[Per-object count records]
******************************

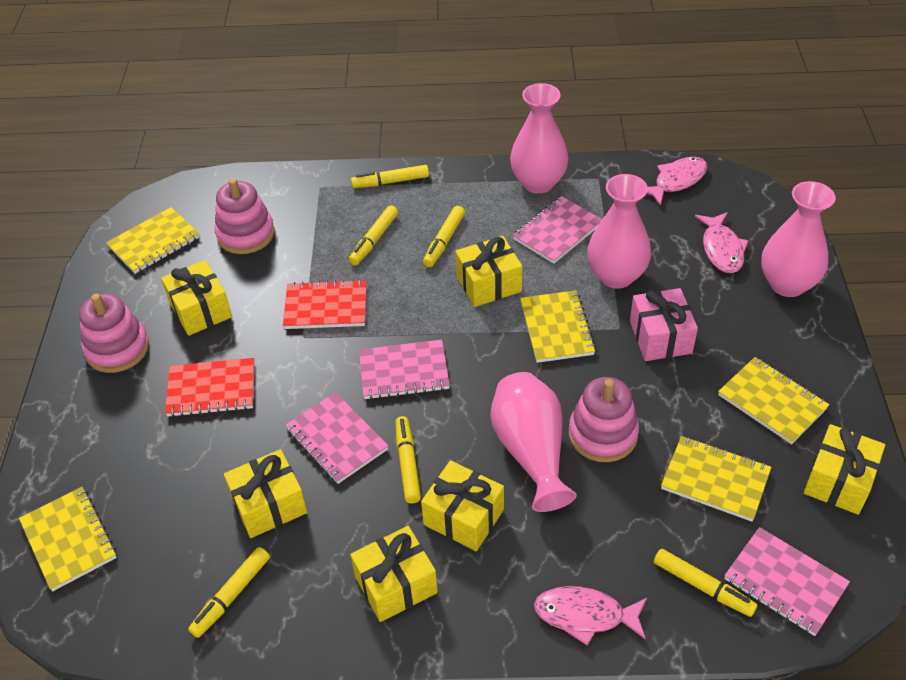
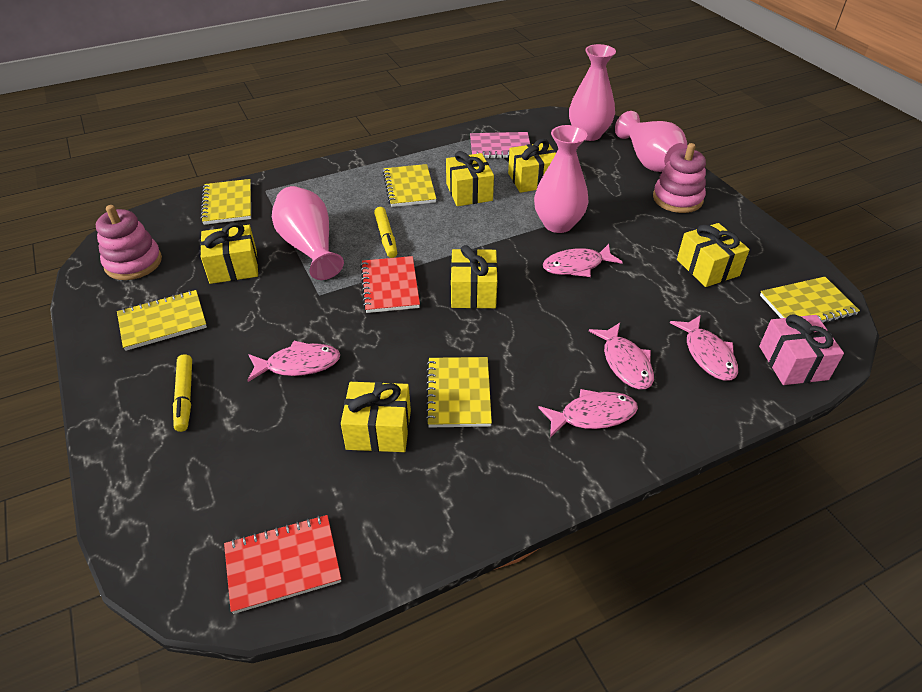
pink fish: 3 -> 5
pink notebook: 4 -> 1
pink stacking toy: 3 -> 2
yellow marker: 6 -> 2

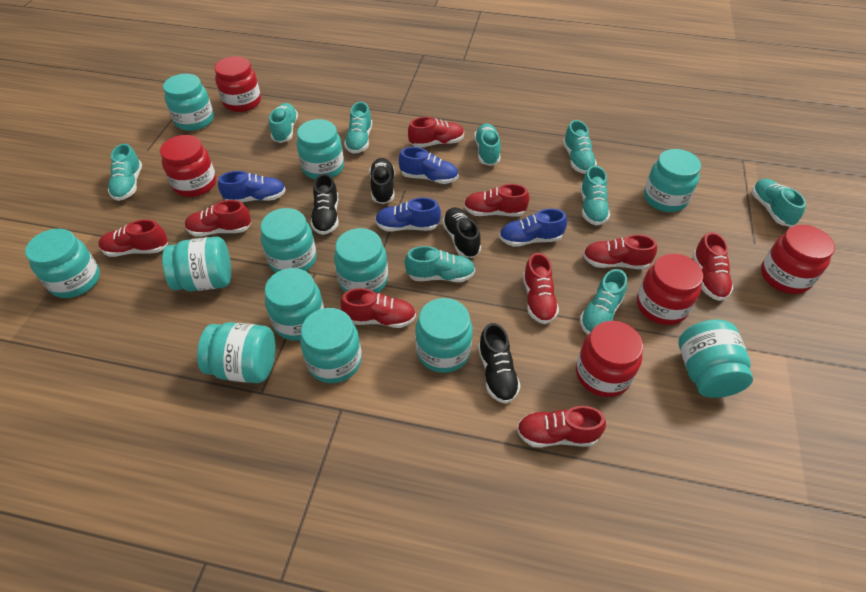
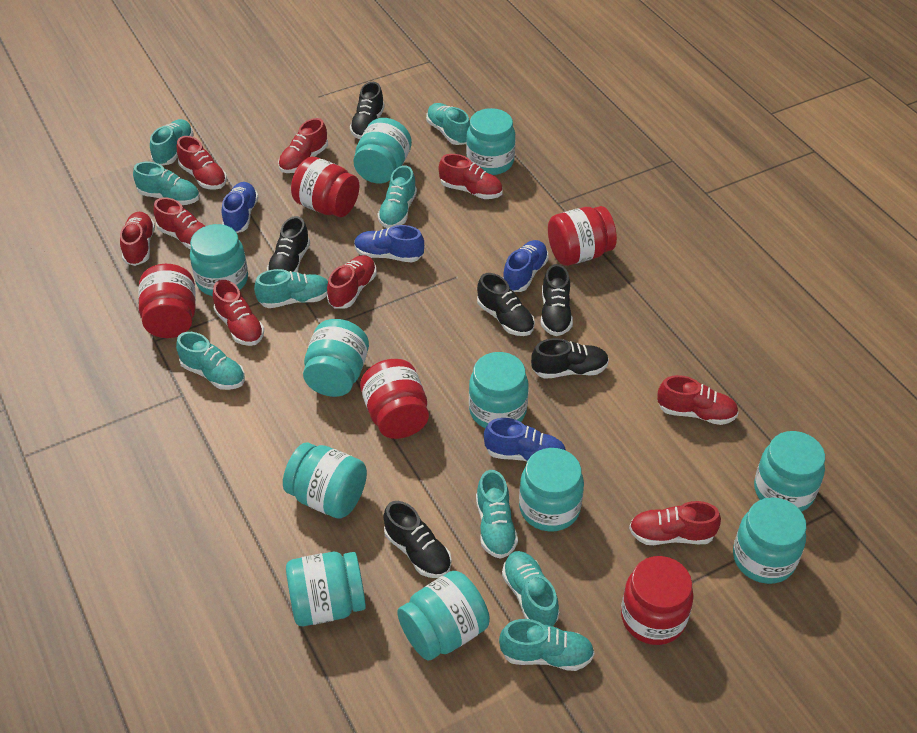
black shoe: 4 -> 6
turquoise jar: 12 -> 11

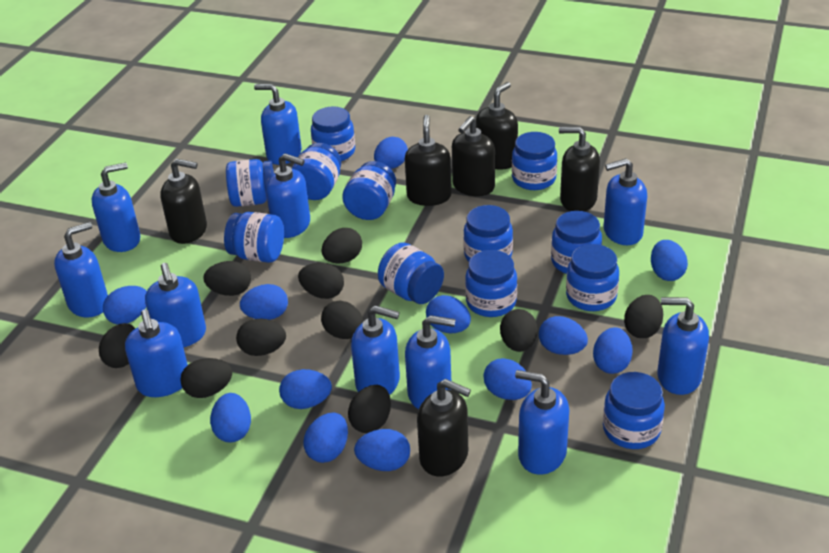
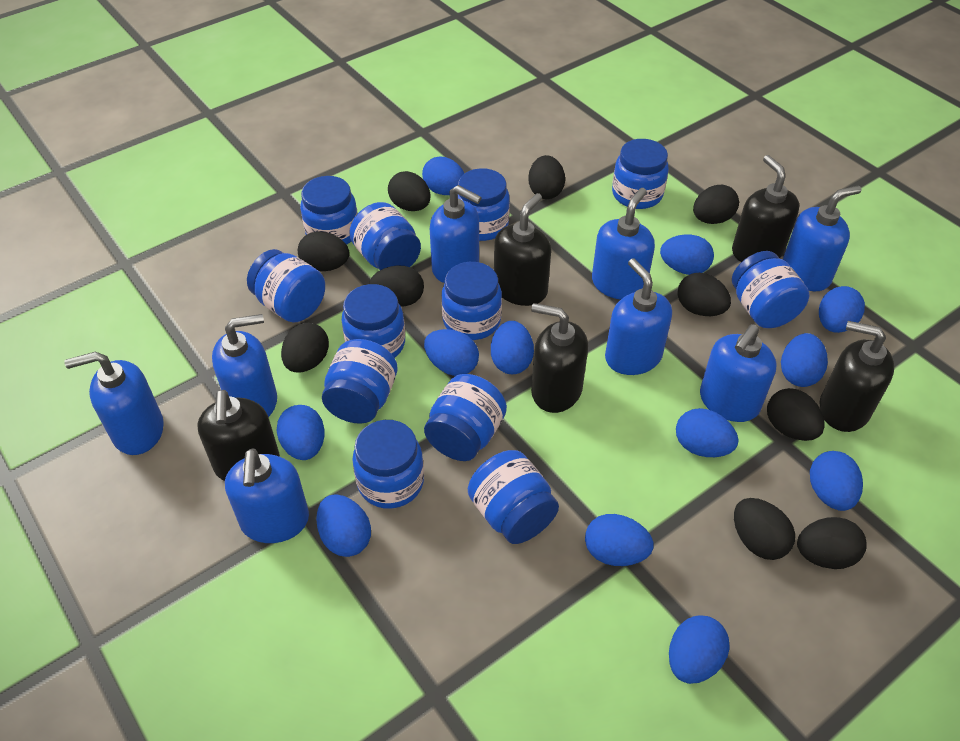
black soap dispenser: 6 -> 5
blue soap dispenser: 11 -> 8

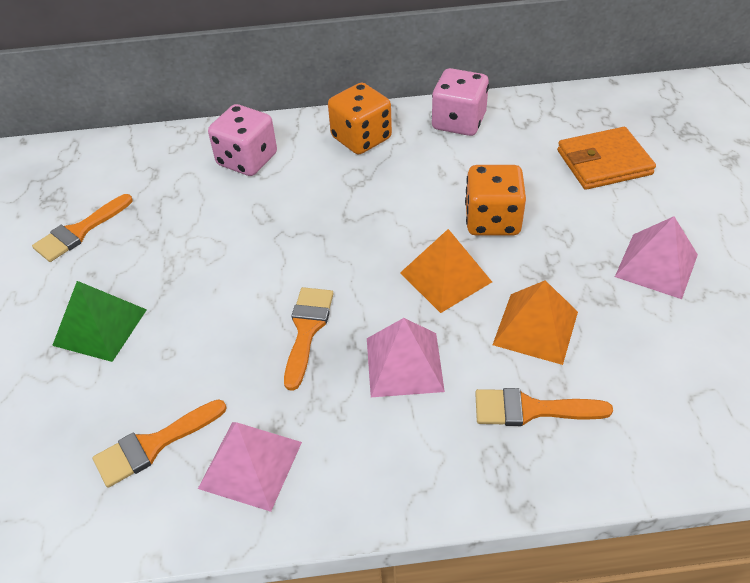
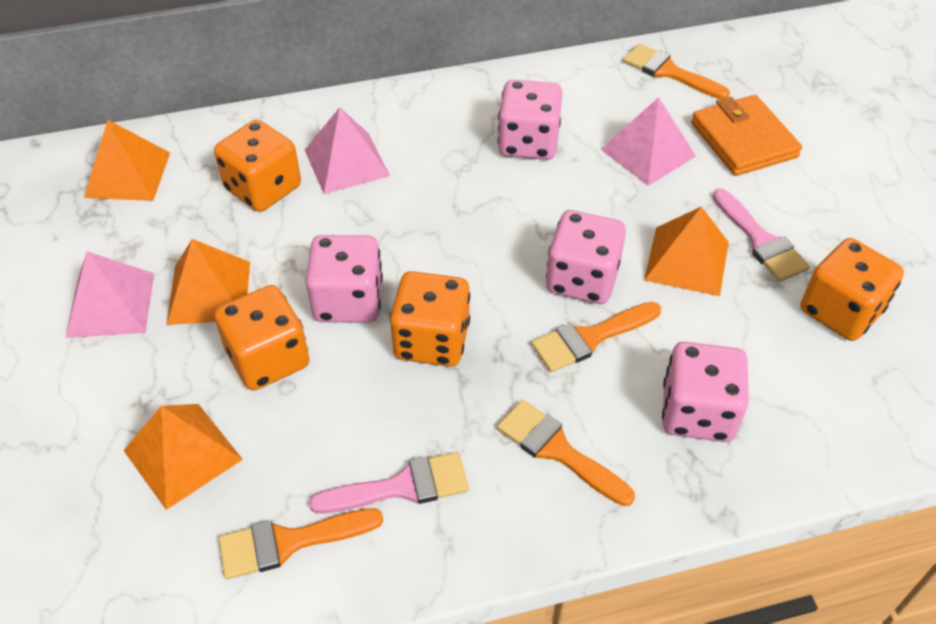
green pyramid: 1 -> 0
orange dice: 2 -> 4
orange pyramid: 2 -> 4
pink brush: 0 -> 2
pink dice: 2 -> 4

******************************

Exercise requirements >>
Excluding the pictures, write out exactly the lines from the line that contains "turquoise jar: 12 -> 11" through the end of the records.

Final answer >>
turquoise jar: 12 -> 11

black soap dispenser: 6 -> 5
blue soap dispenser: 11 -> 8

green pyramid: 1 -> 0
orange dice: 2 -> 4
orange pyramid: 2 -> 4
pink brush: 0 -> 2
pink dice: 2 -> 4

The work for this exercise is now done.